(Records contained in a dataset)
# # #

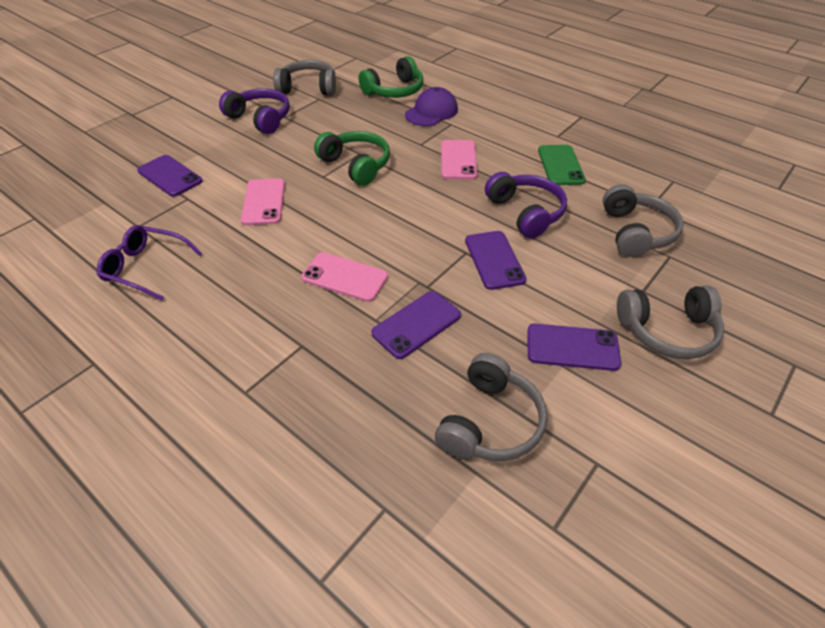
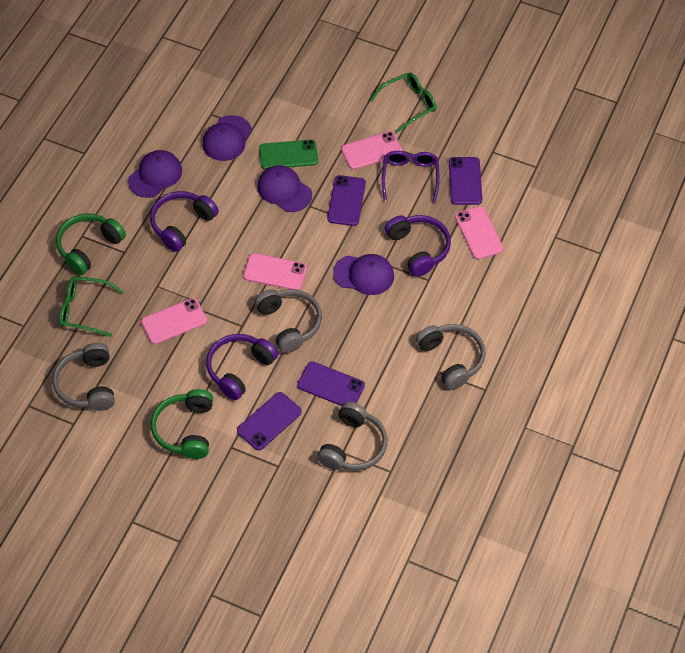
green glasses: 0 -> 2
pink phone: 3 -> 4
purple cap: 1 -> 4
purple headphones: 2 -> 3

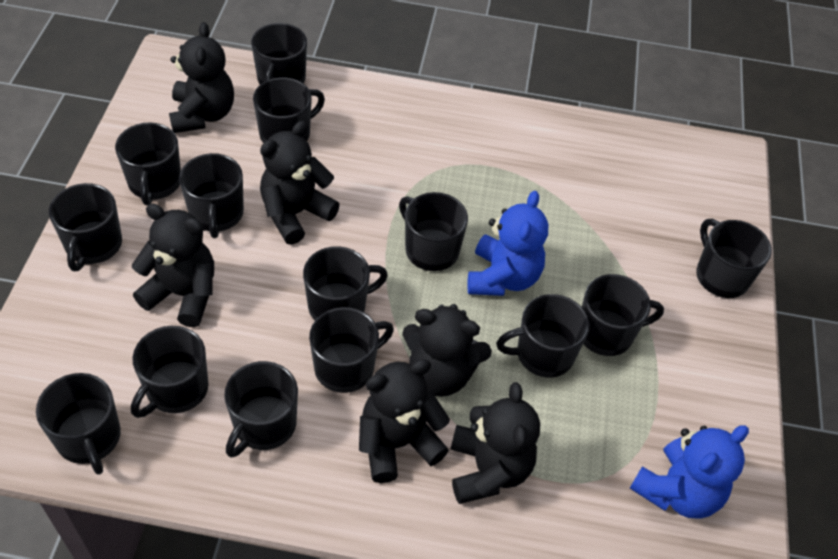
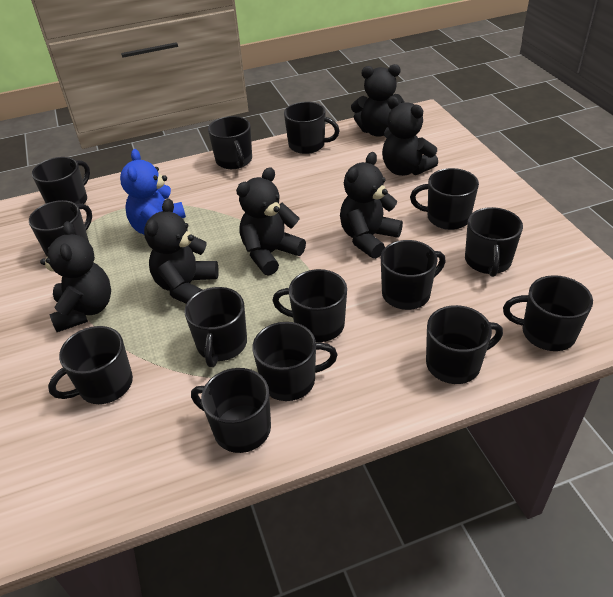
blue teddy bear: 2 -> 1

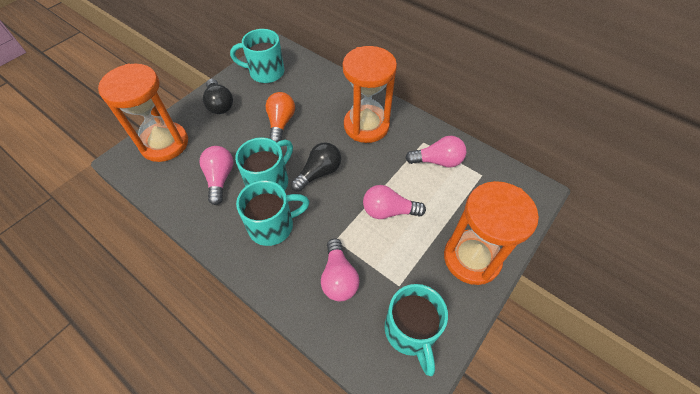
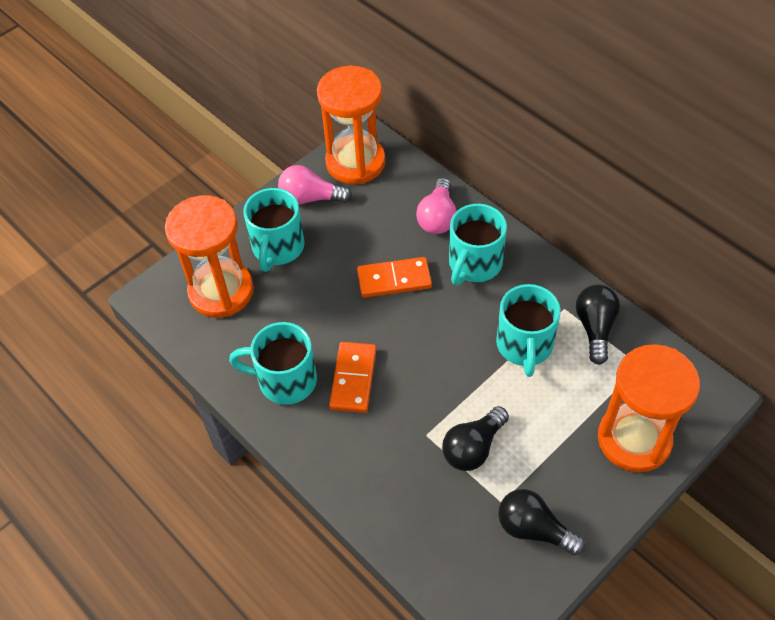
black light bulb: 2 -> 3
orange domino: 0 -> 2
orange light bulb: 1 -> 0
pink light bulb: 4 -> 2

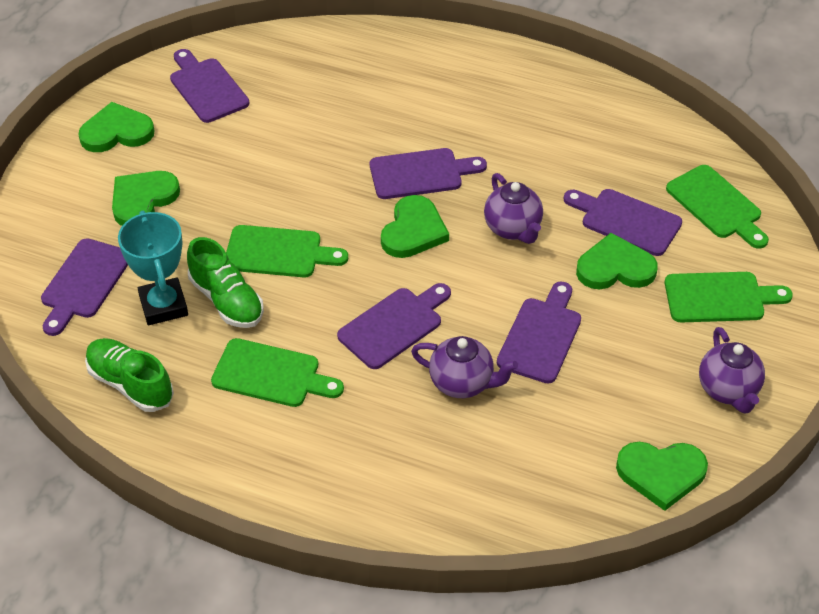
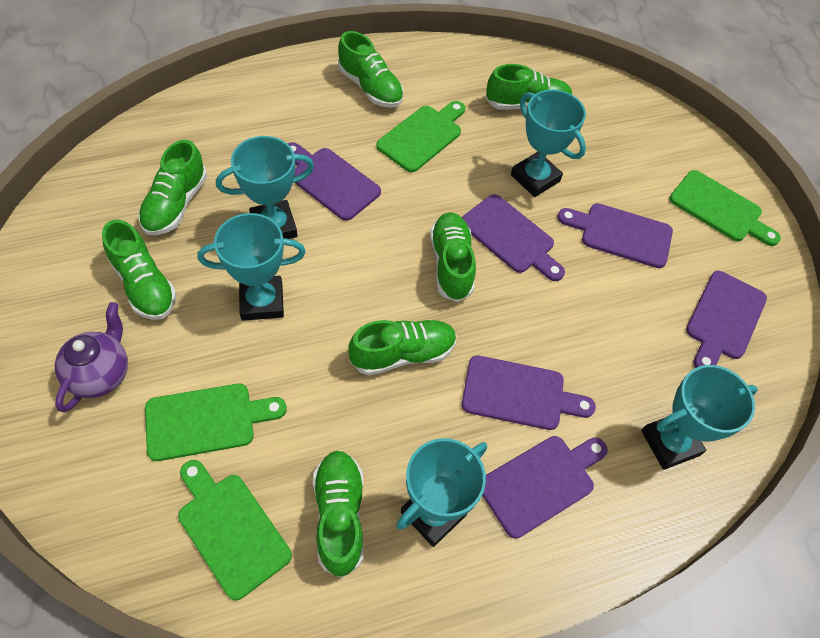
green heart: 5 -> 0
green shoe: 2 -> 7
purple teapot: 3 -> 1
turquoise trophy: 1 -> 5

# # #

* REQUIREMENT:
Gather all lines from the records above in which "light" appears.

* OUTPUT BELOW:
black light bulb: 2 -> 3
orange light bulb: 1 -> 0
pink light bulb: 4 -> 2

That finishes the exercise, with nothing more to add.